= Work instructions =
Render the stretch from the start of the records through the line containing "MPC: 9:42 -> 10:19" as a numbered list, omitting blank lines.

= Information supplied =

---*---

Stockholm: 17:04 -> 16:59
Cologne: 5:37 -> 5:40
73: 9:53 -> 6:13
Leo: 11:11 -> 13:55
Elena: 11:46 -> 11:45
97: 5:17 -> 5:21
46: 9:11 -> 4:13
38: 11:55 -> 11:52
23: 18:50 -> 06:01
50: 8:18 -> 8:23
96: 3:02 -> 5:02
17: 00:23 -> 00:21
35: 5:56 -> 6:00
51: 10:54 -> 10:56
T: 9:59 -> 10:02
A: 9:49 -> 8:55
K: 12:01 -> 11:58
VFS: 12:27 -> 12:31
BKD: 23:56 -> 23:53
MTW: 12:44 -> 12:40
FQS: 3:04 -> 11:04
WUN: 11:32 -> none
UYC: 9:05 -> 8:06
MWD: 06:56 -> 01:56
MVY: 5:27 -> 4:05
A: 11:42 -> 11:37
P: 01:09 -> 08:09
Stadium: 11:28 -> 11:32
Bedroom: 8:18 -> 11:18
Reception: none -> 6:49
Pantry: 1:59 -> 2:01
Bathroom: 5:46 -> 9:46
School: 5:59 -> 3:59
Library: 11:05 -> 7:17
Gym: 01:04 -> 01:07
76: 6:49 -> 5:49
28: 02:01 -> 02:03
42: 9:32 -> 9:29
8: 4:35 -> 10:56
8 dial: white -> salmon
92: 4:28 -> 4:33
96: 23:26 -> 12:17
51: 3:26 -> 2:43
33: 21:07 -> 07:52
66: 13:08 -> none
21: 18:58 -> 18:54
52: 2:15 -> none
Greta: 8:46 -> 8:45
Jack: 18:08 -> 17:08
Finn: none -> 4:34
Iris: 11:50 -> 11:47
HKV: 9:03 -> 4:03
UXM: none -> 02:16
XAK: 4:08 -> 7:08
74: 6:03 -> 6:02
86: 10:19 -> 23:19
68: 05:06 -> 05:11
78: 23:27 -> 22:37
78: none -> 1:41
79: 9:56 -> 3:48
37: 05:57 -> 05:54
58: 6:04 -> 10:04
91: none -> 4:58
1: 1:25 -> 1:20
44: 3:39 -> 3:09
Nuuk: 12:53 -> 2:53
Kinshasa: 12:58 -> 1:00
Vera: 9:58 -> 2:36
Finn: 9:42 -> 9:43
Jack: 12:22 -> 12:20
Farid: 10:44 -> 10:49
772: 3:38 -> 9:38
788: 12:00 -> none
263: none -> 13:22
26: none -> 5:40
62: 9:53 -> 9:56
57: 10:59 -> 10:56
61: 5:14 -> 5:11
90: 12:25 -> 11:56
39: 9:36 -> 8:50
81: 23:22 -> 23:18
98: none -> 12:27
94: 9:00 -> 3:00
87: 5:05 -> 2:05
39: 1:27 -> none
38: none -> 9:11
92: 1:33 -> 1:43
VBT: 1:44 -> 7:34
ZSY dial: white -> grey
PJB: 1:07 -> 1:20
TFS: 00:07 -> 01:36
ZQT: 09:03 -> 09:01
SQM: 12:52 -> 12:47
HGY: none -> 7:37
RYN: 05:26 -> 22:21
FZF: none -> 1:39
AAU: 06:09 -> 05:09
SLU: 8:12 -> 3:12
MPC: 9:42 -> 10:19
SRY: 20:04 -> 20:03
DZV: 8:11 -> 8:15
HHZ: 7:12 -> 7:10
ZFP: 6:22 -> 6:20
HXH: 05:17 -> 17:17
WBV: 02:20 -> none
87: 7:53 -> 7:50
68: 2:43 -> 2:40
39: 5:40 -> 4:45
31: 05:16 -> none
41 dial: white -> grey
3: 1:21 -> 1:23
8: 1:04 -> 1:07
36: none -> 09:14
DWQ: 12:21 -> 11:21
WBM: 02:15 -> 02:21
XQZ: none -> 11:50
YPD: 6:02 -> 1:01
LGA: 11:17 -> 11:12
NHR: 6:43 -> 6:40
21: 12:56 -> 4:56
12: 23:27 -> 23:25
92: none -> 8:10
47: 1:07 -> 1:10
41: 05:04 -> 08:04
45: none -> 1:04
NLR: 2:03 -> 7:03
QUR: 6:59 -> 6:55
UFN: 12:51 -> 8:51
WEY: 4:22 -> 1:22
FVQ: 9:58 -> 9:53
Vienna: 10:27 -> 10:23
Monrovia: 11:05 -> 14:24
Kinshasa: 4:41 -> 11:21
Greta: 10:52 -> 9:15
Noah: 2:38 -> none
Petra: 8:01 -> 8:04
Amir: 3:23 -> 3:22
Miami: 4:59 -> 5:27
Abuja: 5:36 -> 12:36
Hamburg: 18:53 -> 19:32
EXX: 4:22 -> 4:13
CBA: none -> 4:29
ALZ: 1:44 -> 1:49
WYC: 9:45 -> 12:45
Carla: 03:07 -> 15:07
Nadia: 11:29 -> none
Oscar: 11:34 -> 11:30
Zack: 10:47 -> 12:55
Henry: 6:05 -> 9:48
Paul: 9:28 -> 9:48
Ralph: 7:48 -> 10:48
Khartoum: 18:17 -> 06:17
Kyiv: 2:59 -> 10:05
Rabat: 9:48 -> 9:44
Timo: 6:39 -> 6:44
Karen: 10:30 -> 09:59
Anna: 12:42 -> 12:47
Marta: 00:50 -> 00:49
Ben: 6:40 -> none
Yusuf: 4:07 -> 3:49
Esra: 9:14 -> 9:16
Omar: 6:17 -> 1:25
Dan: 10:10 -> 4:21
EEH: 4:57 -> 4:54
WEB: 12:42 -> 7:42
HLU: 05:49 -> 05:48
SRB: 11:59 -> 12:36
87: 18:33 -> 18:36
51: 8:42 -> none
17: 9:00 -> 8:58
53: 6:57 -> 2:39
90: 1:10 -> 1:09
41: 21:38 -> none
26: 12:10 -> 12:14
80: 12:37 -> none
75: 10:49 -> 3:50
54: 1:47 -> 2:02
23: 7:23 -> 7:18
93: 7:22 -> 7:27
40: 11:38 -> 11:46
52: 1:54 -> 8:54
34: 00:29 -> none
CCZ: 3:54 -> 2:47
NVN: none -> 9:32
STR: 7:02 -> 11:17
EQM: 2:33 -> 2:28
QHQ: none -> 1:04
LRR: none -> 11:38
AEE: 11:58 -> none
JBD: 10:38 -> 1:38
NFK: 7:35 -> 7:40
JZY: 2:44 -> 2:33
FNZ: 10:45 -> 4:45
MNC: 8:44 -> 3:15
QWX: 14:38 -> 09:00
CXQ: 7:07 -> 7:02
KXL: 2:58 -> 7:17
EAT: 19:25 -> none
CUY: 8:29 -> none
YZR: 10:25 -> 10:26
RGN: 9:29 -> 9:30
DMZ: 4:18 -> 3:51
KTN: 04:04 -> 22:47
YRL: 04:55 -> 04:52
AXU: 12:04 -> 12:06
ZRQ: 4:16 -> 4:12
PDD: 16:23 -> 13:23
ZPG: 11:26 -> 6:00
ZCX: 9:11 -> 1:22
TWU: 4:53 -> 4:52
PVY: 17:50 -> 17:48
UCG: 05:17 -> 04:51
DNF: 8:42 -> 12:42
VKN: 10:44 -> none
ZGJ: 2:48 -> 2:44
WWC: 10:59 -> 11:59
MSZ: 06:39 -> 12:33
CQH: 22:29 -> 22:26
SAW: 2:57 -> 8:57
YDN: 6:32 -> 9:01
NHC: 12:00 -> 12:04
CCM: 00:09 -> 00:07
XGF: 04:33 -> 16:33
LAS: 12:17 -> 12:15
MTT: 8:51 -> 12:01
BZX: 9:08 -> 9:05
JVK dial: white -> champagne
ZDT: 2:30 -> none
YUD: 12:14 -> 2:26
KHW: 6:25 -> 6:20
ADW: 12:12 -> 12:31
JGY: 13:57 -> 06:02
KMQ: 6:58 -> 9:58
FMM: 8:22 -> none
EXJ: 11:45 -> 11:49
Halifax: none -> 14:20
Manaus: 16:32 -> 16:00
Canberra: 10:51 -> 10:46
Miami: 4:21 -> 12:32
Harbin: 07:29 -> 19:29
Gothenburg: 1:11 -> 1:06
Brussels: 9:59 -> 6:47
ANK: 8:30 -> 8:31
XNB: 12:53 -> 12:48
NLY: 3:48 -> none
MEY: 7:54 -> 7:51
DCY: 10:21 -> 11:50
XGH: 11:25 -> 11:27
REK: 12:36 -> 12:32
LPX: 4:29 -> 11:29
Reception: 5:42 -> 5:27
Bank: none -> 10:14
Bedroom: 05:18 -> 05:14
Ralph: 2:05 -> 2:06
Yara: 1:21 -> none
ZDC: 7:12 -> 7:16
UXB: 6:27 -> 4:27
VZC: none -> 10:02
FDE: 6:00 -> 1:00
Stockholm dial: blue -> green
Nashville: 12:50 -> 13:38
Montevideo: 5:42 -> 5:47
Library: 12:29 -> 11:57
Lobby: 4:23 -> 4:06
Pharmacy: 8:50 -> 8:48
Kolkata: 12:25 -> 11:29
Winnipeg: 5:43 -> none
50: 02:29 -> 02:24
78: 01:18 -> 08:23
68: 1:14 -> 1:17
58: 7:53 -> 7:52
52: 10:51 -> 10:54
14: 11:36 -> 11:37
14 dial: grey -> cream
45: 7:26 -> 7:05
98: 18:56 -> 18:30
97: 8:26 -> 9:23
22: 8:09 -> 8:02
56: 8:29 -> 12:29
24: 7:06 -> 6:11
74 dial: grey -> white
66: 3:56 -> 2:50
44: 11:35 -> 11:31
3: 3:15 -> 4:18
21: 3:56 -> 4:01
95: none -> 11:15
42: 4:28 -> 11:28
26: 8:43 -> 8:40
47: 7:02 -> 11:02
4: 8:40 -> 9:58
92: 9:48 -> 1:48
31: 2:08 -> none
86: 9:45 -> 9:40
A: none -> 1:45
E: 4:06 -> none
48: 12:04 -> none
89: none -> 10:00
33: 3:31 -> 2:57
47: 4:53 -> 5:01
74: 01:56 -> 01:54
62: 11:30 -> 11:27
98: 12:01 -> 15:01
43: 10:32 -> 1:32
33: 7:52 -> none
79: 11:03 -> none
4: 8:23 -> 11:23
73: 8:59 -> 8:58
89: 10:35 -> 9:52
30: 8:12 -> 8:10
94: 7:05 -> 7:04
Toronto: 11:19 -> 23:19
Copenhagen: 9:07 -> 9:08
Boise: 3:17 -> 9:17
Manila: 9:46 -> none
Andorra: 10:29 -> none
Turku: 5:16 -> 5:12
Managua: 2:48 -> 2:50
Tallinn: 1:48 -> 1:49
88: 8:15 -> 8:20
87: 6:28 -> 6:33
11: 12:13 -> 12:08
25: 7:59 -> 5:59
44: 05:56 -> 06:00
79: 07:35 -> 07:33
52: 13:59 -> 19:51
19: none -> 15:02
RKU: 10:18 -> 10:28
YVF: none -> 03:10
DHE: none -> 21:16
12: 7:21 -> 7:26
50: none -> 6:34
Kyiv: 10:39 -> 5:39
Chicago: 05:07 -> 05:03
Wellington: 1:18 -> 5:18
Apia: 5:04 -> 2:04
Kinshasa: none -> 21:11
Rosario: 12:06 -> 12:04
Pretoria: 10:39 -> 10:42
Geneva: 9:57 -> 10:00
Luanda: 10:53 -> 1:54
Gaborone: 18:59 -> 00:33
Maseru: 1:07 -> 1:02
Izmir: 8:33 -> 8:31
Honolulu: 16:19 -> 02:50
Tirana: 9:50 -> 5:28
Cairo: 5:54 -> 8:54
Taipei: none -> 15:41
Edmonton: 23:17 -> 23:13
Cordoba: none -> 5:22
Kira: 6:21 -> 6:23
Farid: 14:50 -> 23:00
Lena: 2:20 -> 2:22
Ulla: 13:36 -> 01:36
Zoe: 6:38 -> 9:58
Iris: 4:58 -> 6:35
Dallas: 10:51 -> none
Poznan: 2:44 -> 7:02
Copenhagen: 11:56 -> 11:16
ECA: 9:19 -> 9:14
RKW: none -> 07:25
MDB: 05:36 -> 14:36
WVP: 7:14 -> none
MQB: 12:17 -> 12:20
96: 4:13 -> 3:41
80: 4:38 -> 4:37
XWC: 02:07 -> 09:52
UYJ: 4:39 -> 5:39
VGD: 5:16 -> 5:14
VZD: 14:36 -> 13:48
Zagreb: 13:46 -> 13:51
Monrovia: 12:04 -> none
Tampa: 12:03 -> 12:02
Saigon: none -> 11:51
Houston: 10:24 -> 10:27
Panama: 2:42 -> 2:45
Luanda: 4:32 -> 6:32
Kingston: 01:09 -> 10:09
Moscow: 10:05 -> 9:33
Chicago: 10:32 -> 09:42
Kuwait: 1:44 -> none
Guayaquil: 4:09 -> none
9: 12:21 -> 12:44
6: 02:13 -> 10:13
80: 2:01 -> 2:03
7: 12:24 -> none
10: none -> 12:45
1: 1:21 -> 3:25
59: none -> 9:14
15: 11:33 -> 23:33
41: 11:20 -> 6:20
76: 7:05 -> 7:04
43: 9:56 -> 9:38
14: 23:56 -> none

---*---

= Exercise answer =
1. Stockholm: 17:04 -> 16:59
2. Cologne: 5:37 -> 5:40
3. 73: 9:53 -> 6:13
4. Leo: 11:11 -> 13:55
5. Elena: 11:46 -> 11:45
6. 97: 5:17 -> 5:21
7. 46: 9:11 -> 4:13
8. 38: 11:55 -> 11:52
9. 23: 18:50 -> 06:01
10. 50: 8:18 -> 8:23
11. 96: 3:02 -> 5:02
12. 17: 00:23 -> 00:21
13. 35: 5:56 -> 6:00
14. 51: 10:54 -> 10:56
15. T: 9:59 -> 10:02
16. A: 9:49 -> 8:55
17. K: 12:01 -> 11:58
18. VFS: 12:27 -> 12:31
19. BKD: 23:56 -> 23:53
20. MTW: 12:44 -> 12:40
21. FQS: 3:04 -> 11:04
22. WUN: 11:32 -> none
23. UYC: 9:05 -> 8:06
24. MWD: 06:56 -> 01:56
25. MVY: 5:27 -> 4:05
26. A: 11:42 -> 11:37
27. P: 01:09 -> 08:09
28. Stadium: 11:28 -> 11:32
29. Bedroom: 8:18 -> 11:18
30. Reception: none -> 6:49
31. Pantry: 1:59 -> 2:01
32. Bathroom: 5:46 -> 9:46
33. School: 5:59 -> 3:59
34. Library: 11:05 -> 7:17
35. Gym: 01:04 -> 01:07
36. 76: 6:49 -> 5:49
37. 28: 02:01 -> 02:03
38. 42: 9:32 -> 9:29
39. 8: 4:35 -> 10:56
40. 8 dial: white -> salmon
41. 92: 4:28 -> 4:33
42. 96: 23:26 -> 12:17
43. 51: 3:26 -> 2:43
44. 33: 21:07 -> 07:52
45. 66: 13:08 -> none
46. 21: 18:58 -> 18:54
47. 52: 2:15 -> none
48. Greta: 8:46 -> 8:45
49. Jack: 18:08 -> 17:08
50. Finn: none -> 4:34
51. Iris: 11:50 -> 11:47
52. HKV: 9:03 -> 4:03
53. UXM: none -> 02:16
54. XAK: 4:08 -> 7:08
55. 74: 6:03 -> 6:02
56. 86: 10:19 -> 23:19
57. 68: 05:06 -> 05:11
58. 78: 23:27 -> 22:37
59. 78: none -> 1:41
60. 79: 9:56 -> 3:48
61. 37: 05:57 -> 05:54
62. 58: 6:04 -> 10:04
63. 91: none -> 4:58
64. 1: 1:25 -> 1:20
65. 44: 3:39 -> 3:09
66. Nuuk: 12:53 -> 2:53
67. Kinshasa: 12:58 -> 1:00
68. Vera: 9:58 -> 2:36
69. Finn: 9:42 -> 9:43
70. Jack: 12:22 -> 12:20
71. Farid: 10:44 -> 10:49
72. 772: 3:38 -> 9:38
73. 788: 12:00 -> none
74. 263: none -> 13:22
75. 26: none -> 5:40
76. 62: 9:53 -> 9:56
77. 57: 10:59 -> 10:56
78. 61: 5:14 -> 5:11
79. 90: 12:25 -> 11:56
80. 39: 9:36 -> 8:50
81. 81: 23:22 -> 23:18
82. 98: none -> 12:27
83. 94: 9:00 -> 3:00
84. 87: 5:05 -> 2:05
85. 39: 1:27 -> none
86. 38: none -> 9:11
87. 92: 1:33 -> 1:43
88. VBT: 1:44 -> 7:34
89. ZSY dial: white -> grey
90. PJB: 1:07 -> 1:20
91. TFS: 00:07 -> 01:36
92. ZQT: 09:03 -> 09:01
93. SQM: 12:52 -> 12:47
94. HGY: none -> 7:37
95. RYN: 05:26 -> 22:21
96. FZF: none -> 1:39
97. AAU: 06:09 -> 05:09
98. SLU: 8:12 -> 3:12
99. MPC: 9:42 -> 10:19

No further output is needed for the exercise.